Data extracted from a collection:
== Segment start ==

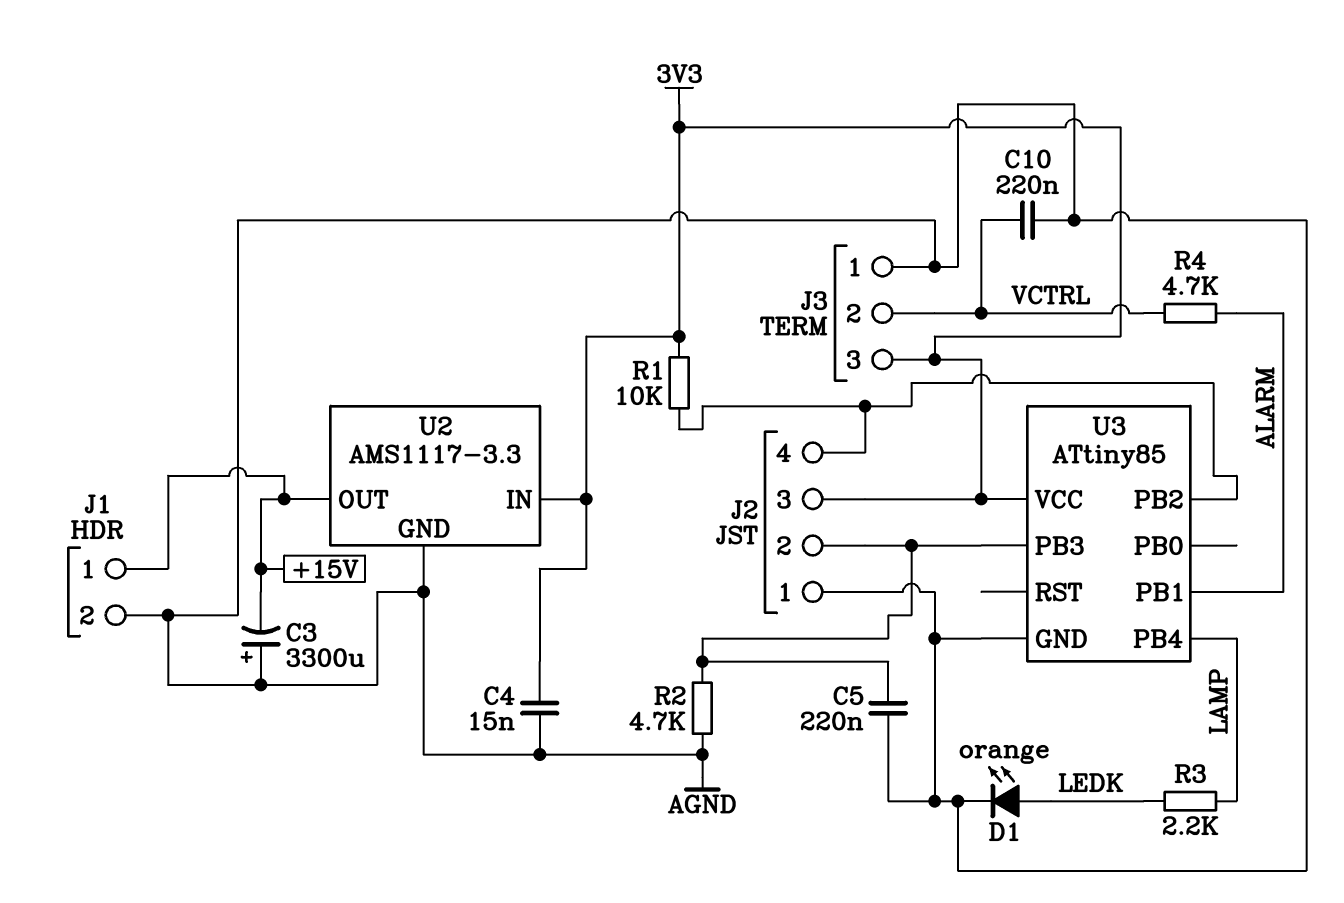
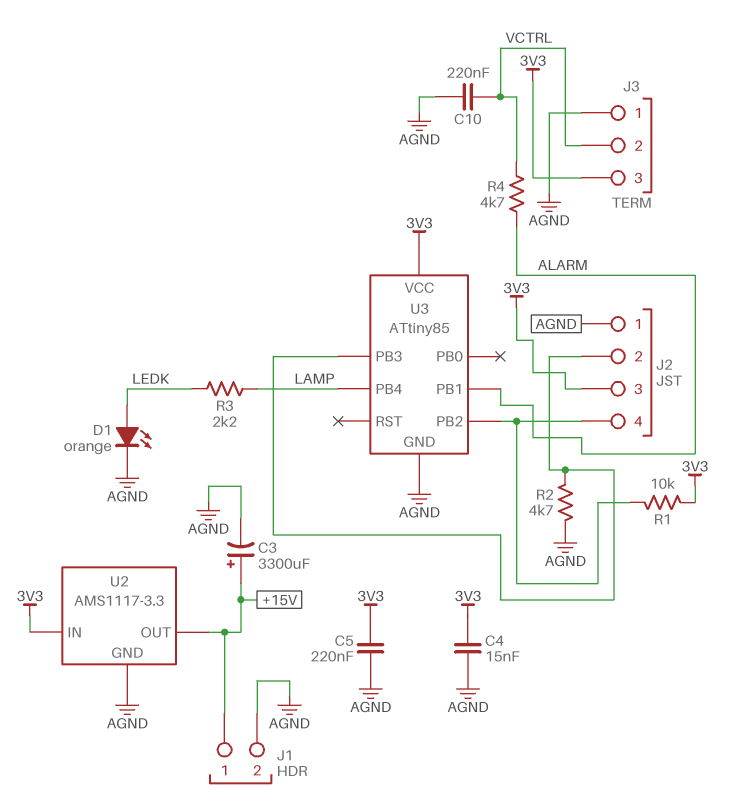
C3: 3300uF (plus AGND, minus +15V) -> 3300uF (plus +15V, minus AGND)
C5: 220nF (AGND, J2/2) -> 220nF (3V3, AGND)

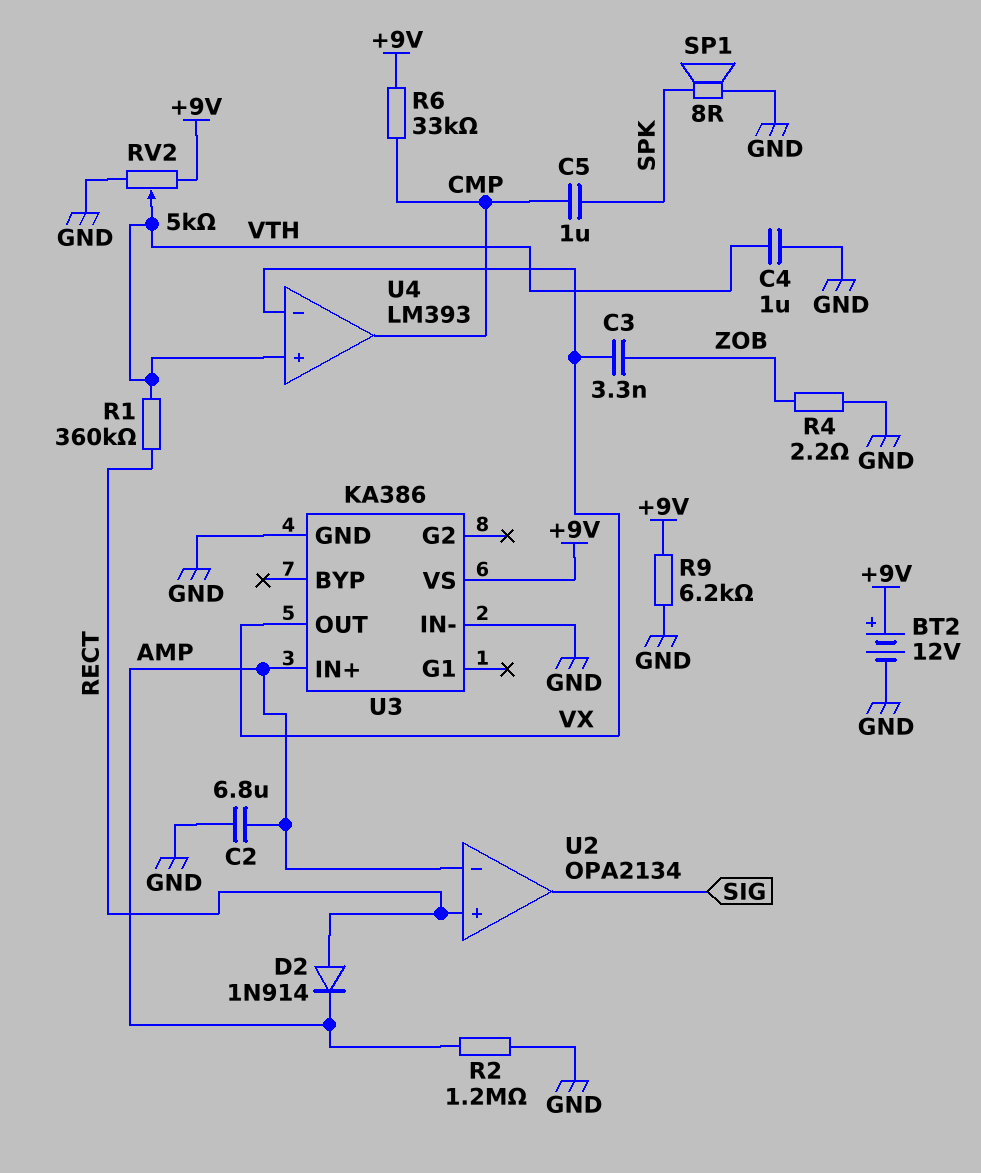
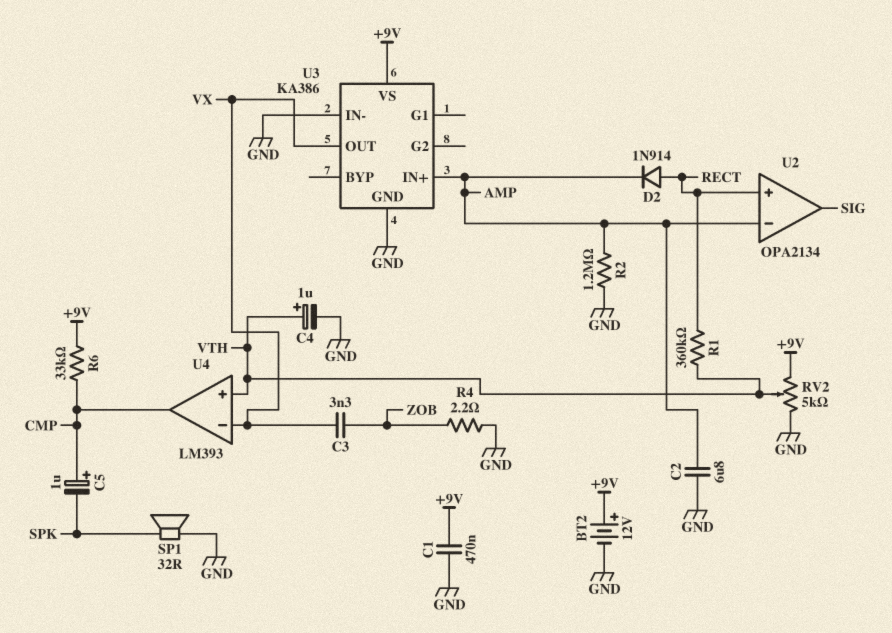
C1: none -> 470nF (+9V, GND)
C4: 1uF (GND, VTH) -> 1uF (plus VTH, minus GND)
C5: 1uF (CMP, SPK) -> 1uF (plus CMP, minus SPK)
R9: 6.2k (+9V, GND) -> none
SP1: speaker 8R (GND, SPK) -> speaker 32R (GND, SPK)

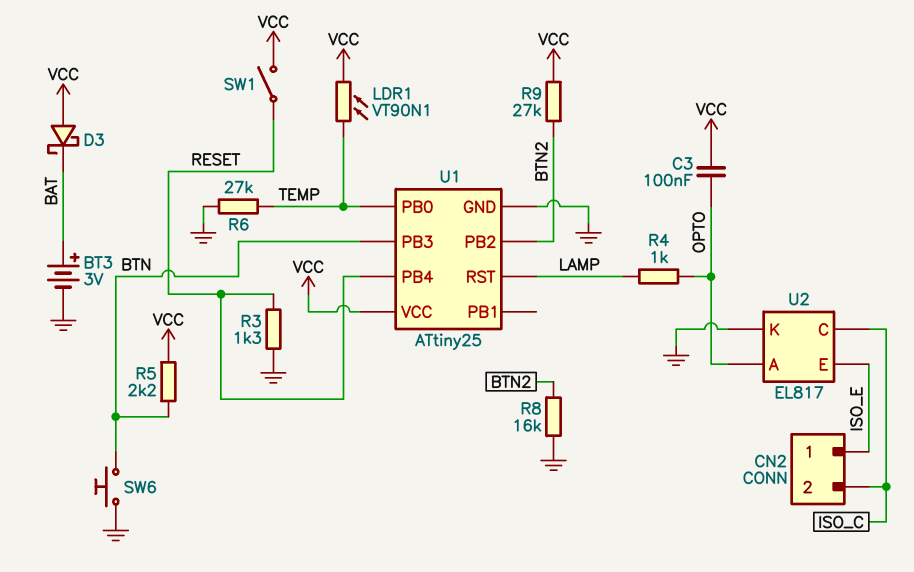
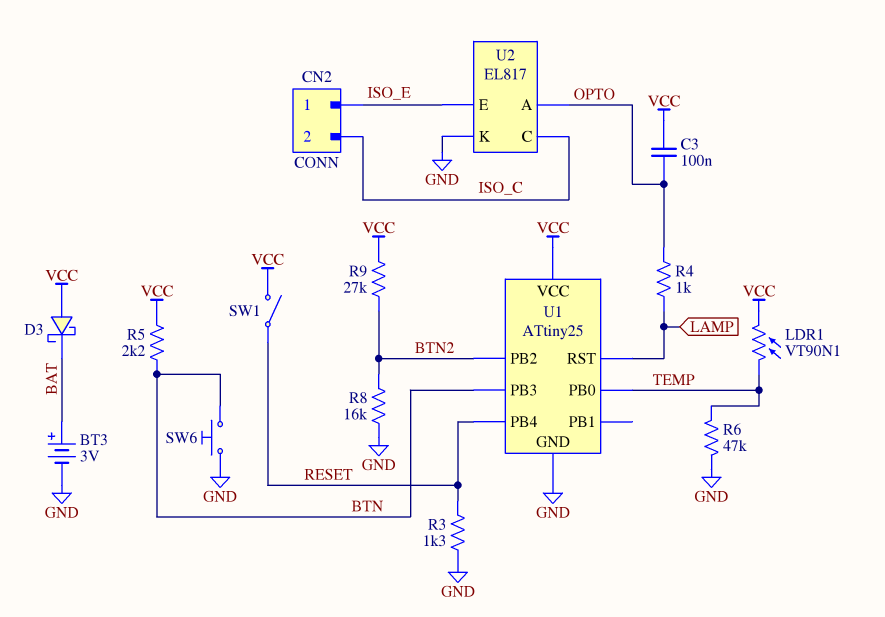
R6: 27k (GND, TEMP) -> 47k (GND, TEMP)

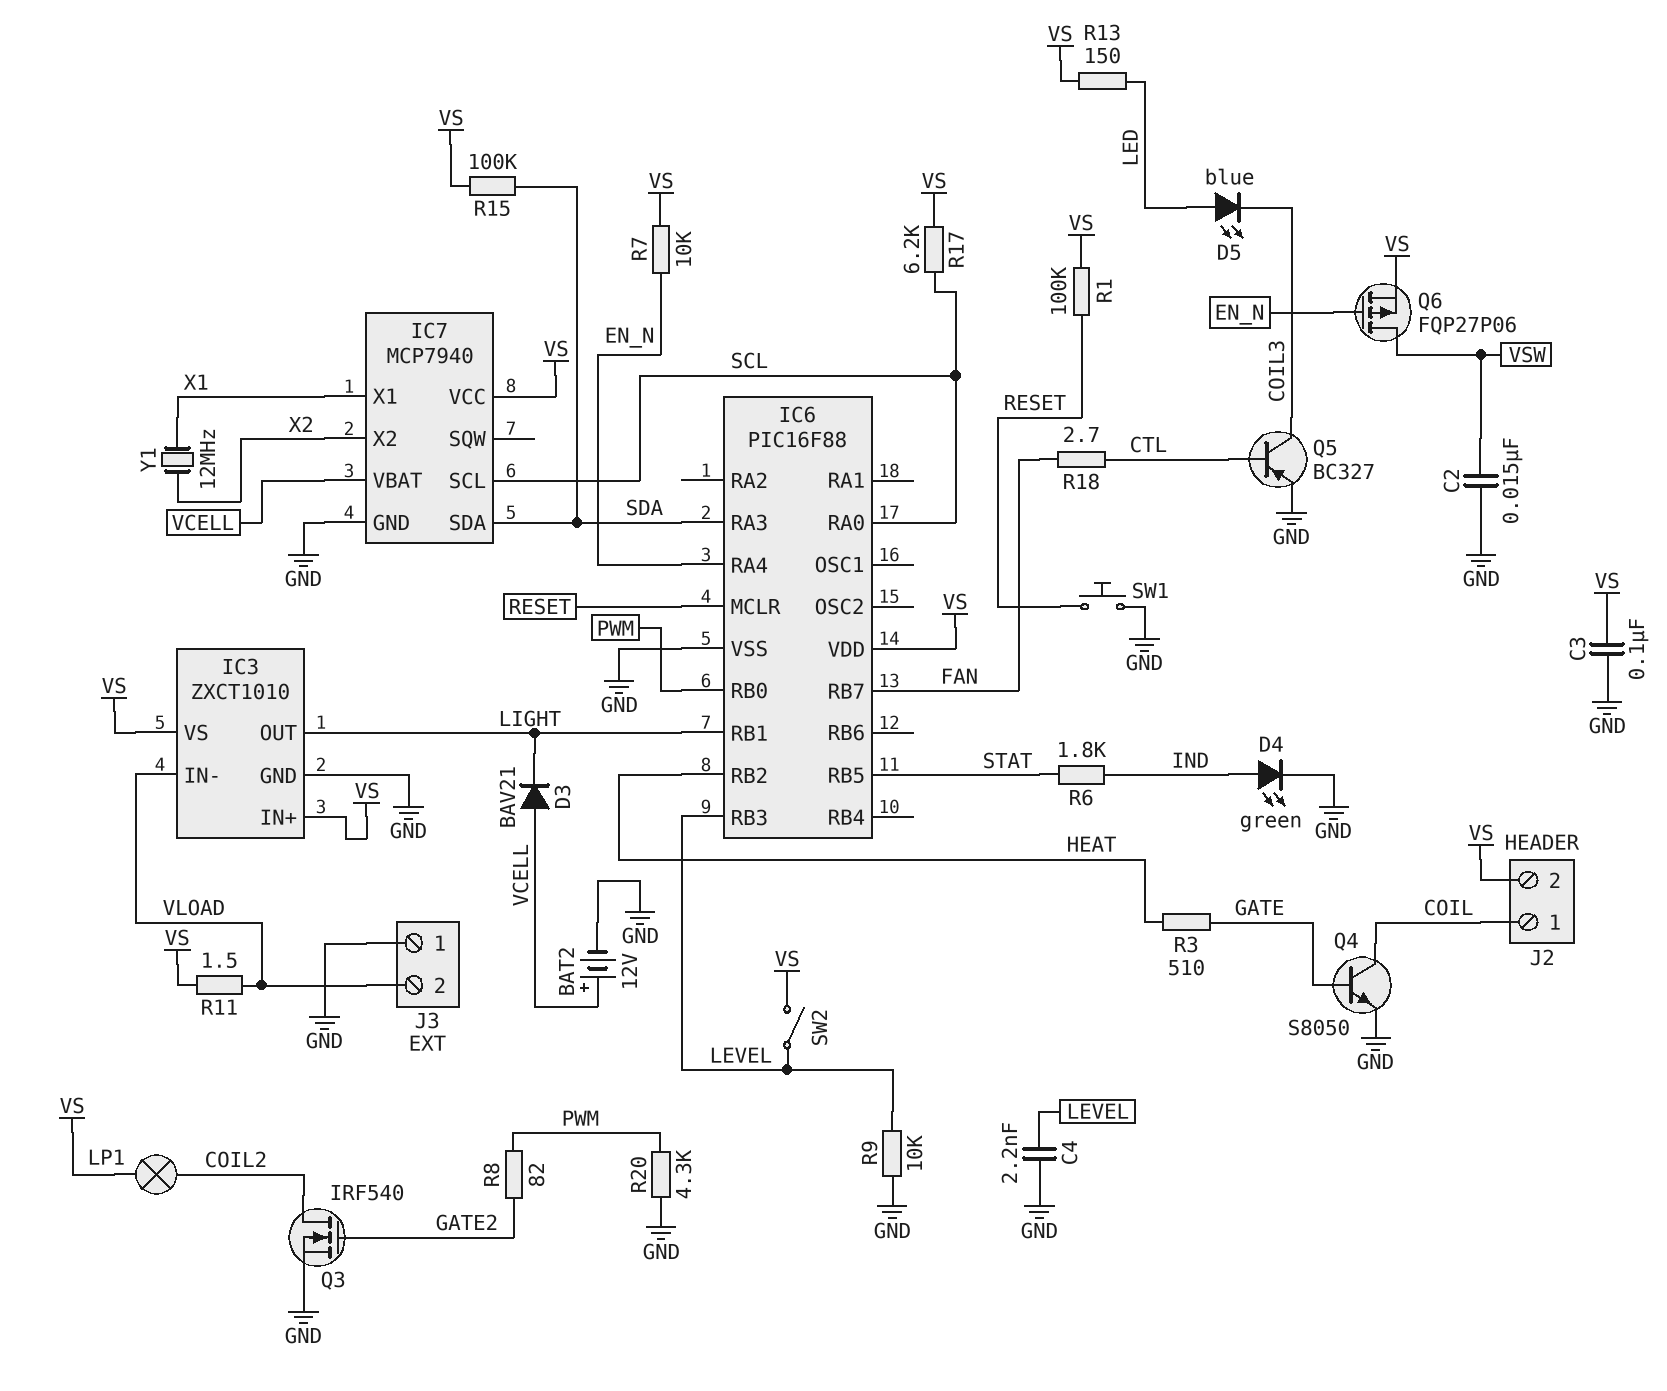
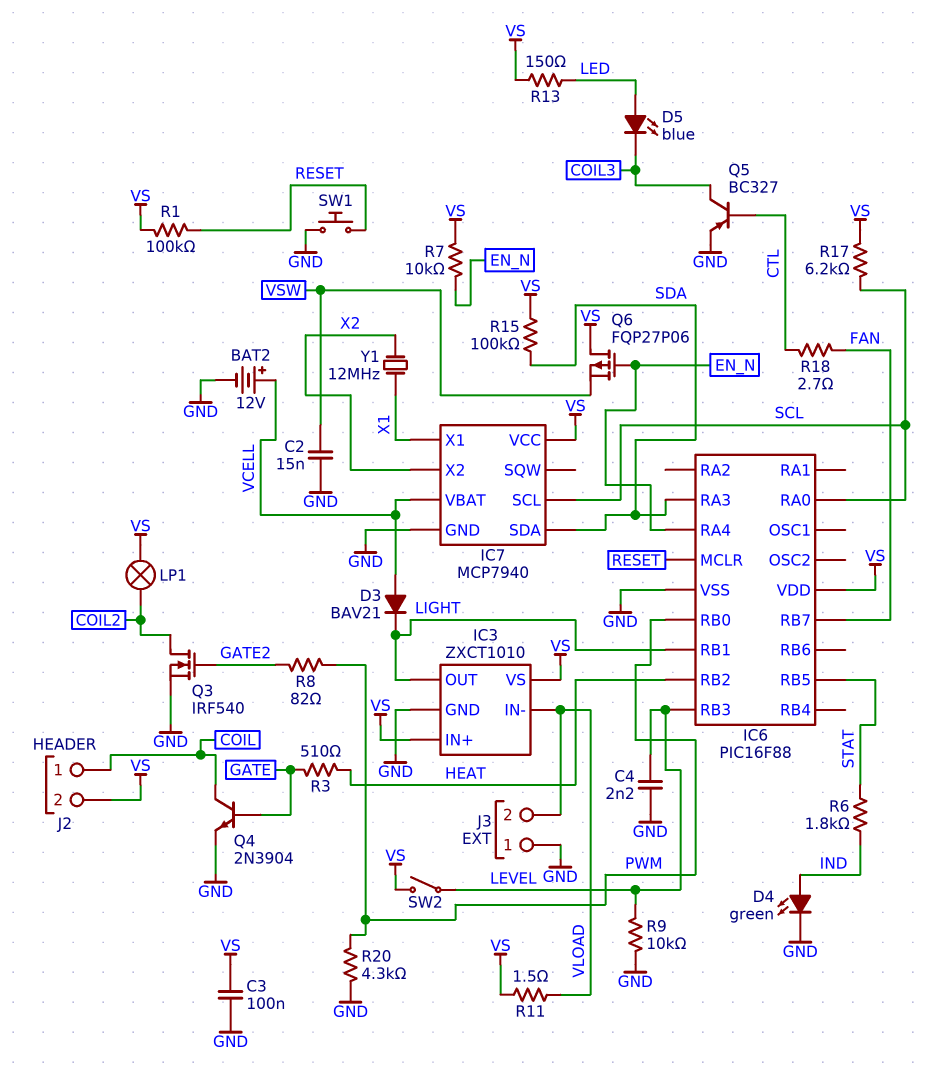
Q4: NPN S8050 (B GATE, C COIL, E GND) -> NPN 2N3904 (B GATE, C COIL, E GND)
Q6: PMOS FQP27P06 (G EN_N, D VSW, S VS) -> PMOS FQP27P06 (G EN_N, D VS, S VSW)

== Segment end ==

◆ **The task**:
Output all of the data exactly as it stands, minus any images.

◆ **Written solution**:
C3: 3300uF (plus AGND, minus +15V) -> 3300uF (plus +15V, minus AGND)
C5: 220nF (AGND, J2/2) -> 220nF (3V3, AGND)

C1: none -> 470nF (+9V, GND)
C4: 1uF (GND, VTH) -> 1uF (plus VTH, minus GND)
C5: 1uF (CMP, SPK) -> 1uF (plus CMP, minus SPK)
R9: 6.2k (+9V, GND) -> none
SP1: speaker 8R (GND, SPK) -> speaker 32R (GND, SPK)

R6: 27k (GND, TEMP) -> 47k (GND, TEMP)

Q4: NPN S8050 (B GATE, C COIL, E GND) -> NPN 2N3904 (B GATE, C COIL, E GND)
Q6: PMOS FQP27P06 (G EN_N, D VSW, S VS) -> PMOS FQP27P06 (G EN_N, D VS, S VSW)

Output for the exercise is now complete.